── INPUT DATA ──

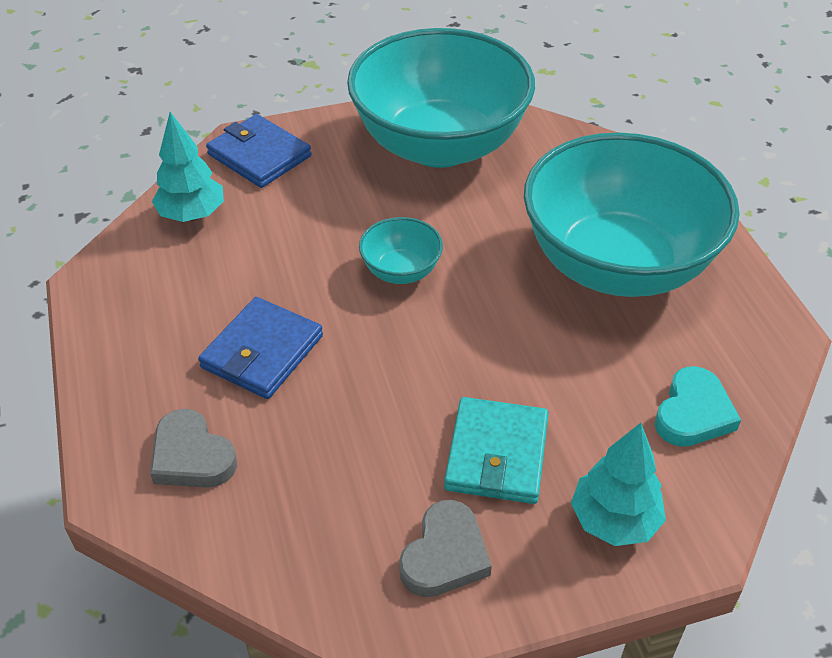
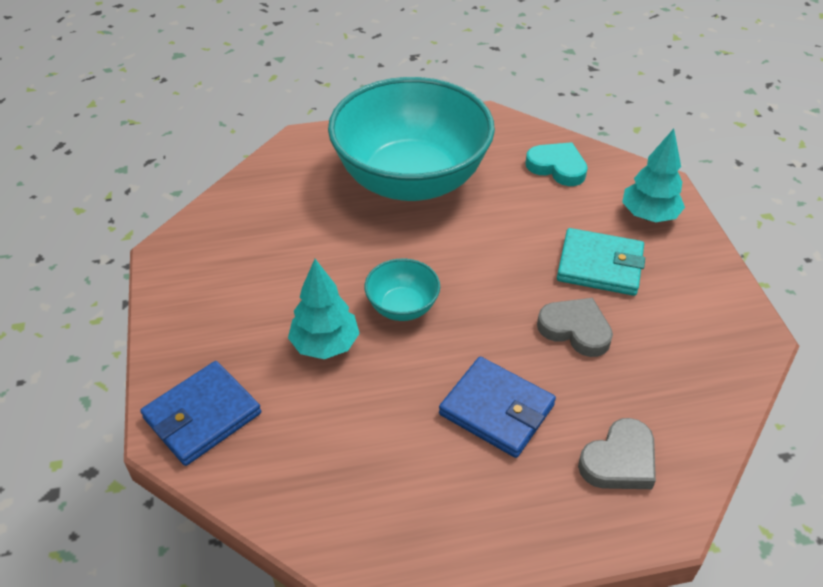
camera: 85 degrees left, 0 degrees up
turquoise tree [152,112,224,222] -> turquoise tree moved to [288,259,360,359]
turquoise bowl [347,28,535,168] -> none
grey heart [399,500,492,597] -> grey heart moved to [537,298,613,357]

───

YOUR GOAL:
Set down the line that contains "turquoise tree [152,112,224,222]" exactly. Do the same for each later line of the data, through the end, and add nothing.

EXERCISE RESULT:
turquoise tree [152,112,224,222] -> turquoise tree moved to [288,259,360,359]
turquoise bowl [347,28,535,168] -> none
grey heart [399,500,492,597] -> grey heart moved to [537,298,613,357]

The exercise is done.